Where in the data below does the word "rotate" appear? Copy every line that has it.

> **SUPPLIED RECORDS**:
^^^^^^^^^^^^^^^^

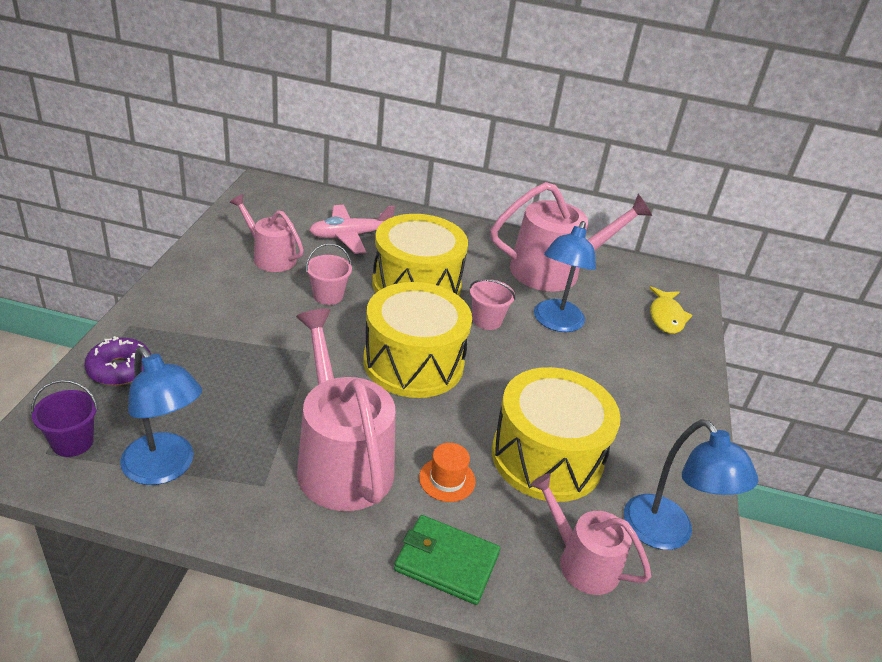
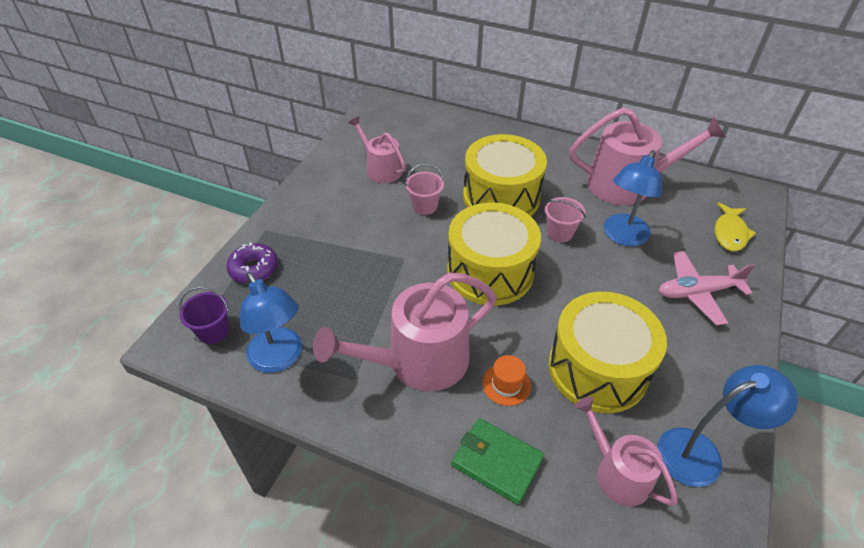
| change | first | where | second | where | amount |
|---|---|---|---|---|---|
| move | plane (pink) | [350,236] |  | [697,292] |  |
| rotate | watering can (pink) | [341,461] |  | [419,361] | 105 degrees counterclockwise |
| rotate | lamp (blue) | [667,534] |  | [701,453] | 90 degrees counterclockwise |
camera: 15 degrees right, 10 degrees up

^^^^^^^^^^^^^^^^

> **ANSWER**:
| rotate | watering can (pink) | [341,461] |  | [419,361] | 105 degrees counterclockwise |
| rotate | lamp (blue) | [667,534] |  | [701,453] | 90 degrees counterclockwise |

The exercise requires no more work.